▸ **Task statement**
Repeat every line of the data verbatim.

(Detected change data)
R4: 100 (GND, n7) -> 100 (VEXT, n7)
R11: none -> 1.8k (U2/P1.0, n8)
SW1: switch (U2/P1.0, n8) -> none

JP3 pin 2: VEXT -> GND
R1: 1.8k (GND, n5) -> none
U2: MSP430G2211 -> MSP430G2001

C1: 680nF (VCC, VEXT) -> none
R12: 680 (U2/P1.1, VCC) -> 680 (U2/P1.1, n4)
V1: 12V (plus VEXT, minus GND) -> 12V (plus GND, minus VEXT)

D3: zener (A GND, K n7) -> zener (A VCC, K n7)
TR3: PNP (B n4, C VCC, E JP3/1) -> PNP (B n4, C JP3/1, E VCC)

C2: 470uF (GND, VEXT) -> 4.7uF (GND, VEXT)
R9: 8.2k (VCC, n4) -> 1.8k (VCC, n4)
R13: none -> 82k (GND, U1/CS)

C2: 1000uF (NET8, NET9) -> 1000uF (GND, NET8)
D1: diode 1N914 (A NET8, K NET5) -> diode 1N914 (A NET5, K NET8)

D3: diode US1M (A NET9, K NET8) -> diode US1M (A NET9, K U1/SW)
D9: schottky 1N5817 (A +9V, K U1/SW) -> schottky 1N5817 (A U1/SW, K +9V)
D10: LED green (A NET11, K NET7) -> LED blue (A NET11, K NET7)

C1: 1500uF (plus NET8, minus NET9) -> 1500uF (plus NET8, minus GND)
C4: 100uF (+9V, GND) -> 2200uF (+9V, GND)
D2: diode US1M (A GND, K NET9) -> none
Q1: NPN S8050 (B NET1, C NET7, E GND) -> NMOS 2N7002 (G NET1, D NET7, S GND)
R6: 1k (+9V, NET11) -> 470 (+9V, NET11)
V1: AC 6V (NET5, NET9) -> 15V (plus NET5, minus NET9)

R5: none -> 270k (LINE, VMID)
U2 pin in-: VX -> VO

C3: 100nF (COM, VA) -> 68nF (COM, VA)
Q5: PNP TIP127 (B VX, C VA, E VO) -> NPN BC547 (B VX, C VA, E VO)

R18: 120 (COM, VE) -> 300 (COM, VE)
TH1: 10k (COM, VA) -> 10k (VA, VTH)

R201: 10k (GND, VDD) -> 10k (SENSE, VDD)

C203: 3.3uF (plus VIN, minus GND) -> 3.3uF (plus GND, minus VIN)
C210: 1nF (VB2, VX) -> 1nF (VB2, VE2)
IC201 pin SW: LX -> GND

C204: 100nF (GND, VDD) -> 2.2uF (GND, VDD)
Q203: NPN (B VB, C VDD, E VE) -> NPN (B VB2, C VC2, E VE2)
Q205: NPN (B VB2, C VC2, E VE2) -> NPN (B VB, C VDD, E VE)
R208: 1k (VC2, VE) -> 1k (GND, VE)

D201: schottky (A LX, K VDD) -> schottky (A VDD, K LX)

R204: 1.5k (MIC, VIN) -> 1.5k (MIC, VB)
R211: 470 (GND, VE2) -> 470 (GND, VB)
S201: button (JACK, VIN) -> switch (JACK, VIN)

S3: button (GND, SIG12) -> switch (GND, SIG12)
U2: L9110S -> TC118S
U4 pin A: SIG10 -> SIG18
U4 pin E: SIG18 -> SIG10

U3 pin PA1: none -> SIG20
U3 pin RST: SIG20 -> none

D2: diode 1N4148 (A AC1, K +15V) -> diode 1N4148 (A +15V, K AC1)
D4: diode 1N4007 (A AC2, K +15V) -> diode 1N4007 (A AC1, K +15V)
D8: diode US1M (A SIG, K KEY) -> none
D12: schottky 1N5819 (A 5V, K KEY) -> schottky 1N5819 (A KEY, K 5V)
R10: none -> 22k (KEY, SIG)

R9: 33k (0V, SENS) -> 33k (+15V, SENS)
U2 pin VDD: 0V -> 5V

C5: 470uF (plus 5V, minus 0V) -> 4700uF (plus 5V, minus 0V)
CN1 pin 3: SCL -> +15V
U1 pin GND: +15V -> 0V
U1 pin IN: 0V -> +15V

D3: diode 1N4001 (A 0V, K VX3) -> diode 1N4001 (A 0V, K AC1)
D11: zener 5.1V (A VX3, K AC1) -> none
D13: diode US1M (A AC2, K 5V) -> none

▸ **Reply to the exercise**
R4: 100 (GND, n7) -> 100 (VEXT, n7)
R11: none -> 1.8k (U2/P1.0, n8)
SW1: switch (U2/P1.0, n8) -> none

JP3 pin 2: VEXT -> GND
R1: 1.8k (GND, n5) -> none
U2: MSP430G2211 -> MSP430G2001

C1: 680nF (VCC, VEXT) -> none
R12: 680 (U2/P1.1, VCC) -> 680 (U2/P1.1, n4)
V1: 12V (plus VEXT, minus GND) -> 12V (plus GND, minus VEXT)

D3: zener (A GND, K n7) -> zener (A VCC, K n7)
TR3: PNP (B n4, C VCC, E JP3/1) -> PNP (B n4, C JP3/1, E VCC)

C2: 470uF (GND, VEXT) -> 4.7uF (GND, VEXT)
R9: 8.2k (VCC, n4) -> 1.8k (VCC, n4)
R13: none -> 82k (GND, U1/CS)

C2: 1000uF (NET8, NET9) -> 1000uF (GND, NET8)
D1: diode 1N914 (A NET8, K NET5) -> diode 1N914 (A NET5, K NET8)

D3: diode US1M (A NET9, K NET8) -> diode US1M (A NET9, K U1/SW)
D9: schottky 1N5817 (A +9V, K U1/SW) -> schottky 1N5817 (A U1/SW, K +9V)
D10: LED green (A NET11, K NET7) -> LED blue (A NET11, K NET7)

C1: 1500uF (plus NET8, minus NET9) -> 1500uF (plus NET8, minus GND)
C4: 100uF (+9V, GND) -> 2200uF (+9V, GND)
D2: diode US1M (A GND, K NET9) -> none
Q1: NPN S8050 (B NET1, C NET7, E GND) -> NMOS 2N7002 (G NET1, D NET7, S GND)
R6: 1k (+9V, NET11) -> 470 (+9V, NET11)
V1: AC 6V (NET5, NET9) -> 15V (plus NET5, minus NET9)

R5: none -> 270k (LINE, VMID)
U2 pin in-: VX -> VO

C3: 100nF (COM, VA) -> 68nF (COM, VA)
Q5: PNP TIP127 (B VX, C VA, E VO) -> NPN BC547 (B VX, C VA, E VO)

R18: 120 (COM, VE) -> 300 (COM, VE)
TH1: 10k (COM, VA) -> 10k (VA, VTH)

R201: 10k (GND, VDD) -> 10k (SENSE, VDD)

C203: 3.3uF (plus VIN, minus GND) -> 3.3uF (plus GND, minus VIN)
C210: 1nF (VB2, VX) -> 1nF (VB2, VE2)
IC201 pin SW: LX -> GND

C204: 100nF (GND, VDD) -> 2.2uF (GND, VDD)
Q203: NPN (B VB, C VDD, E VE) -> NPN (B VB2, C VC2, E VE2)
Q205: NPN (B VB2, C VC2, E VE2) -> NPN (B VB, C VDD, E VE)
R208: 1k (VC2, VE) -> 1k (GND, VE)

D201: schottky (A LX, K VDD) -> schottky (A VDD, K LX)

R204: 1.5k (MIC, VIN) -> 1.5k (MIC, VB)
R211: 470 (GND, VE2) -> 470 (GND, VB)
S201: button (JACK, VIN) -> switch (JACK, VIN)

S3: button (GND, SIG12) -> switch (GND, SIG12)
U2: L9110S -> TC118S
U4 pin A: SIG10 -> SIG18
U4 pin E: SIG18 -> SIG10

U3 pin PA1: none -> SIG20
U3 pin RST: SIG20 -> none

D2: diode 1N4148 (A AC1, K +15V) -> diode 1N4148 (A +15V, K AC1)
D4: diode 1N4007 (A AC2, K +15V) -> diode 1N4007 (A AC1, K +15V)
D8: diode US1M (A SIG, K KEY) -> none
D12: schottky 1N5819 (A 5V, K KEY) -> schottky 1N5819 (A KEY, K 5V)
R10: none -> 22k (KEY, SIG)

R9: 33k (0V, SENS) -> 33k (+15V, SENS)
U2 pin VDD: 0V -> 5V

C5: 470uF (plus 5V, minus 0V) -> 4700uF (plus 5V, minus 0V)
CN1 pin 3: SCL -> +15V
U1 pin GND: +15V -> 0V
U1 pin IN: 0V -> +15V

D3: diode 1N4001 (A 0V, K VX3) -> diode 1N4001 (A 0V, K AC1)
D11: zener 5.1V (A VX3, K AC1) -> none
D13: diode US1M (A AC2, K 5V) -> none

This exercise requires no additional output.